:: AVAILABLE DATA ::
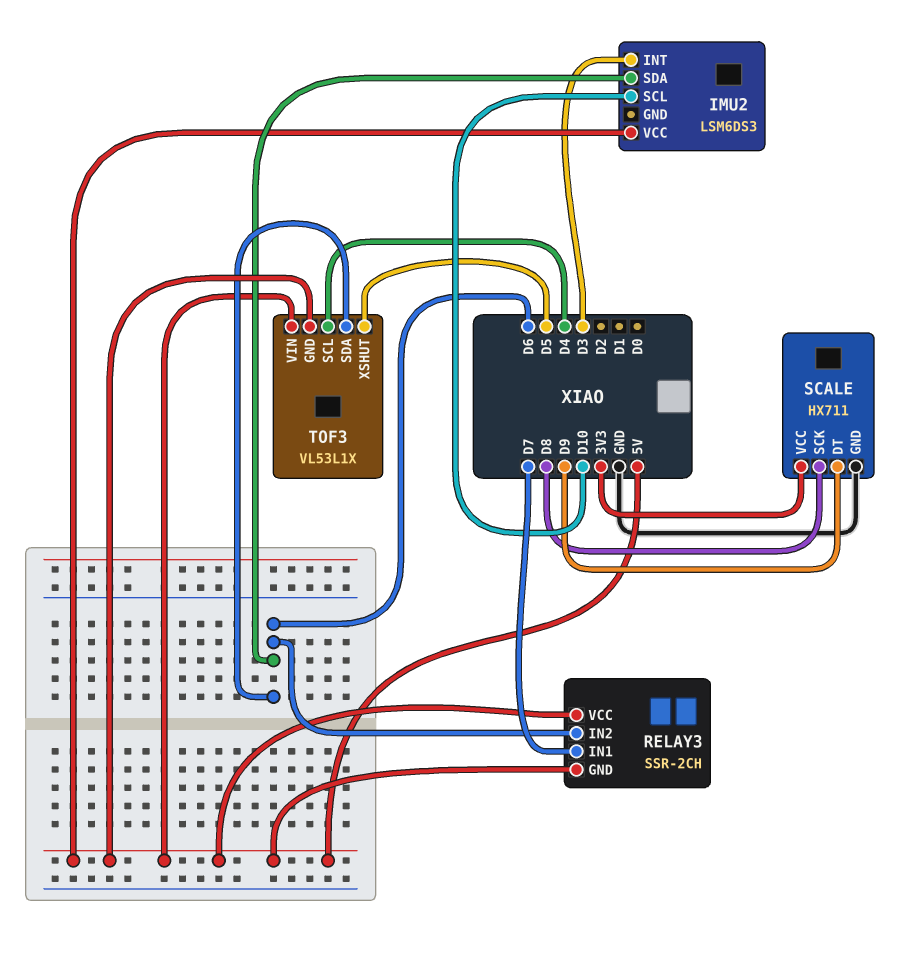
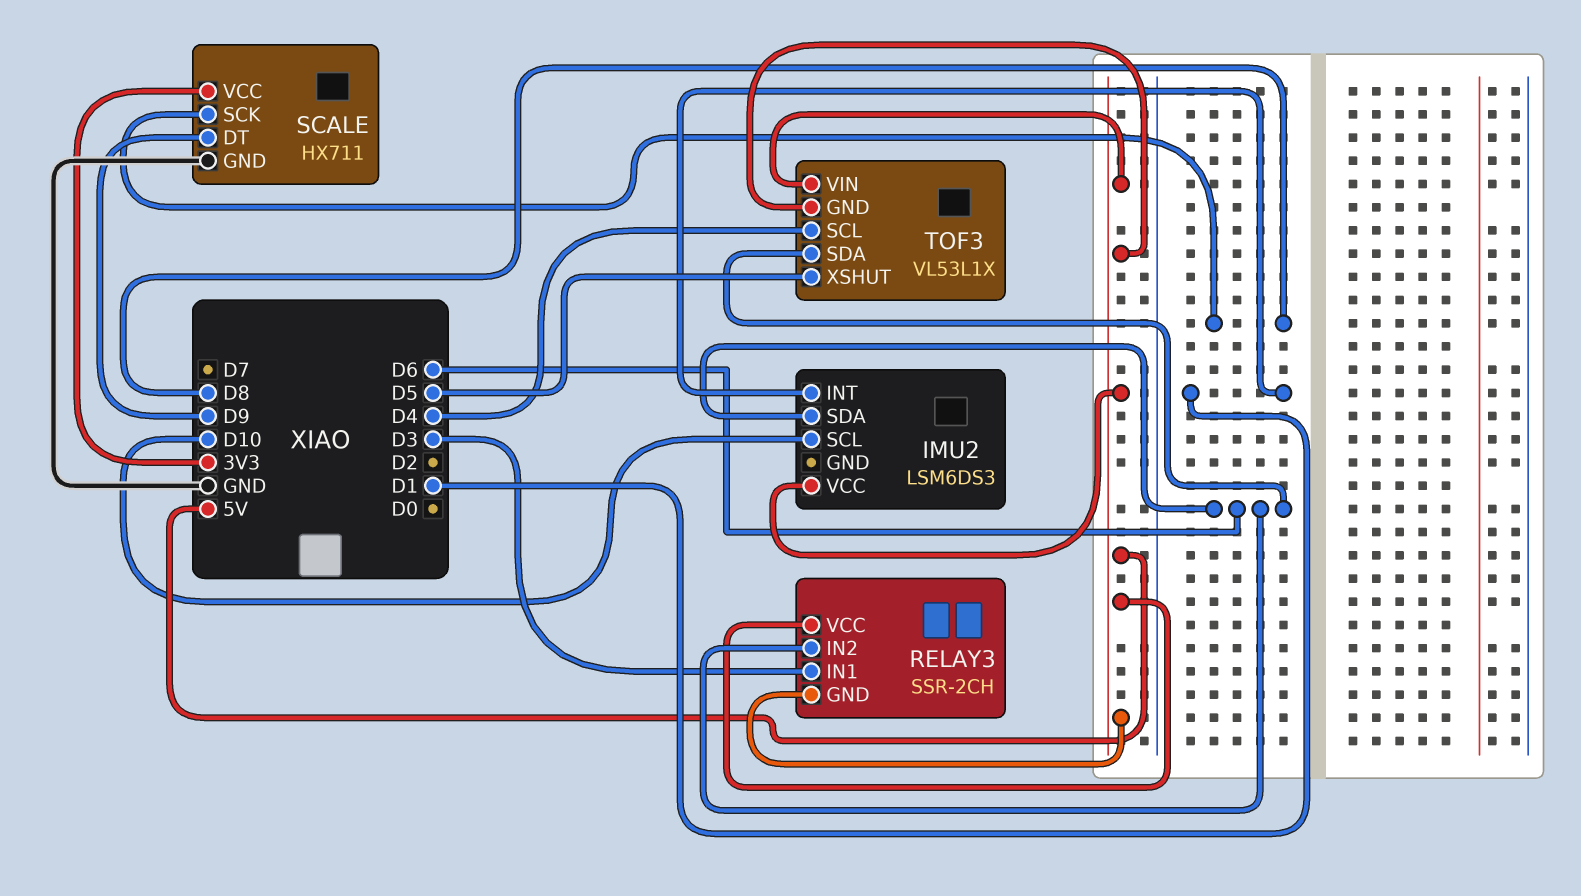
IMU2 pin INT: D3 -> D1
RELAY3 pin IN1: D7 -> D3

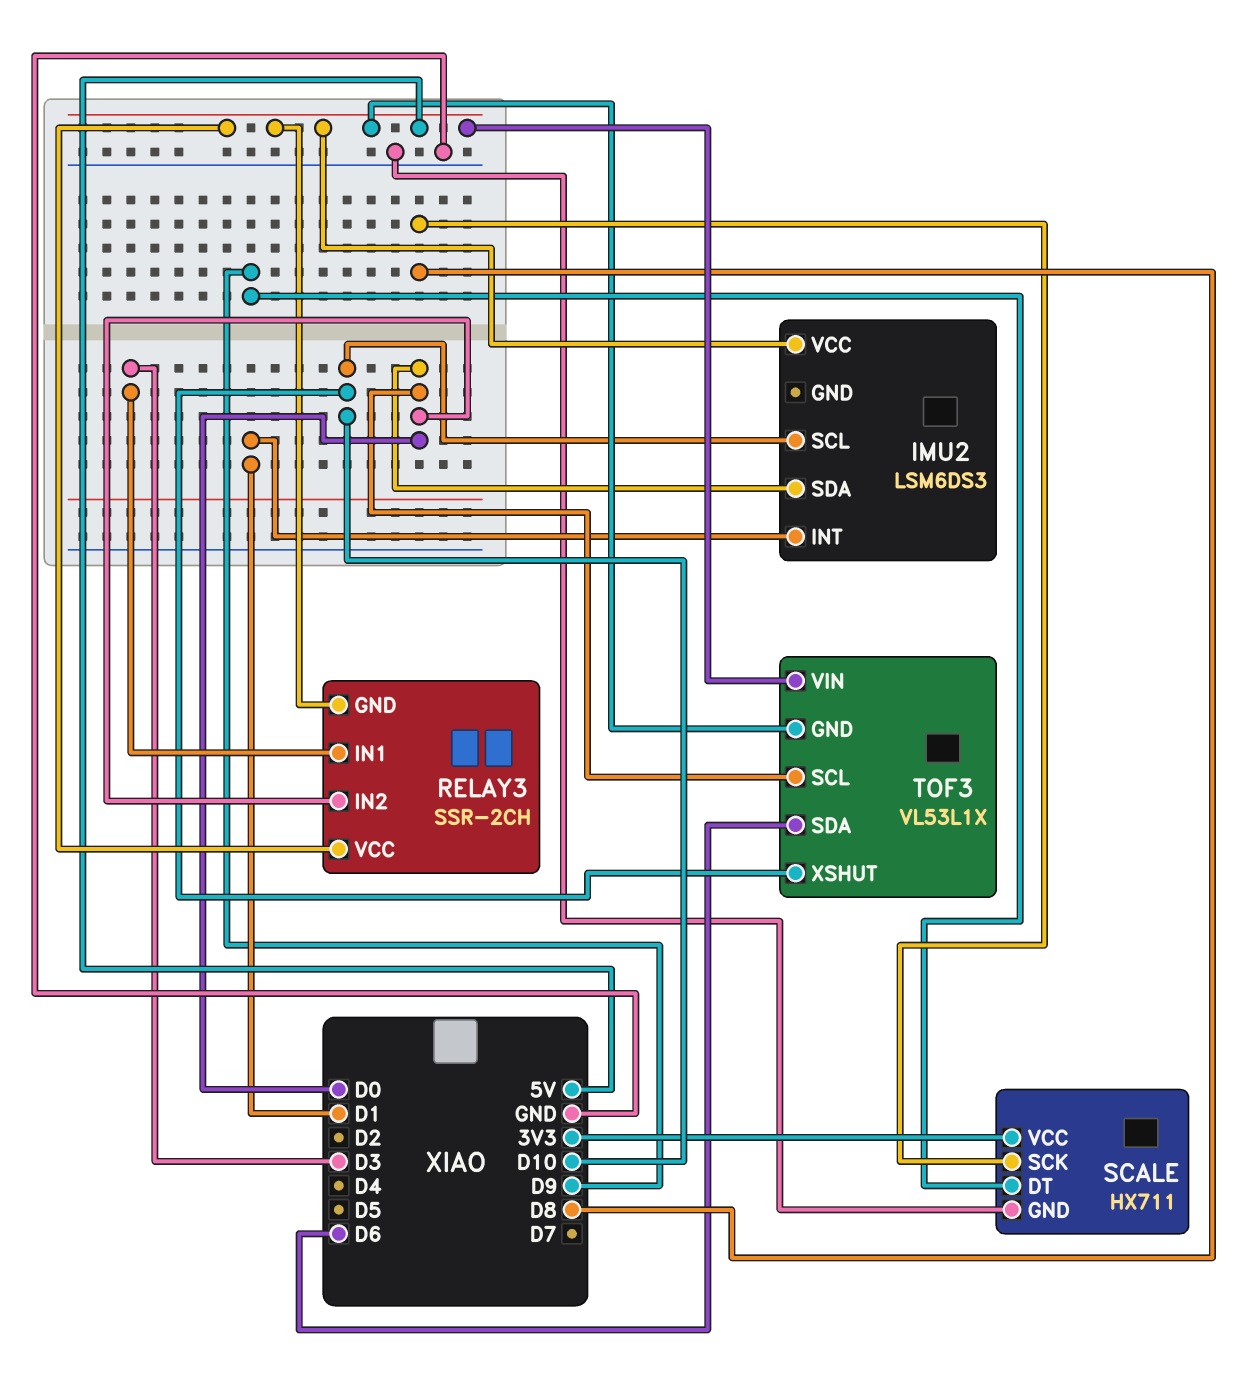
IMU2 pin SDA: D6 -> D0
RELAY3 pin IN2: D6 -> D0
TOF3 pin SCL: D4 -> D0
TOF3 pin XSHUT: D5 -> D10

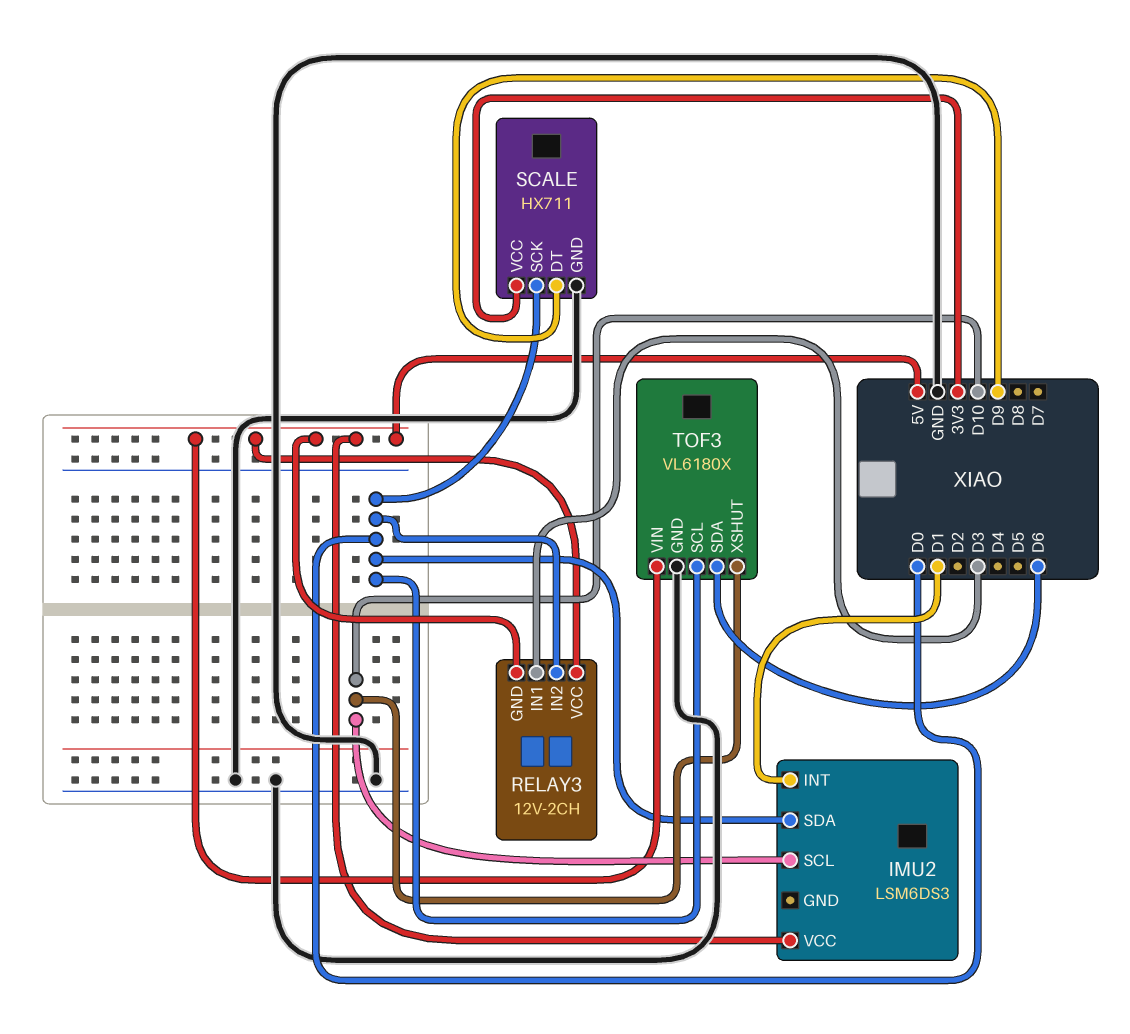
RELAY3: SSR-2CH -> 12V-2CH
SCALE pin SCK: D8 -> D0
TOF3: VL53L1X -> VL6180X
TOF3 pin GND: 5V -> GND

:: ACTIVITY ::
Please repeat every record above exactly, leaving the pictures out.

:: COMPLETED TASK ::
IMU2 pin INT: D3 -> D1
RELAY3 pin IN1: D7 -> D3

IMU2 pin SDA: D6 -> D0
RELAY3 pin IN2: D6 -> D0
TOF3 pin SCL: D4 -> D0
TOF3 pin XSHUT: D5 -> D10

RELAY3: SSR-2CH -> 12V-2CH
SCALE pin SCK: D8 -> D0
TOF3: VL53L1X -> VL6180X
TOF3 pin GND: 5V -> GND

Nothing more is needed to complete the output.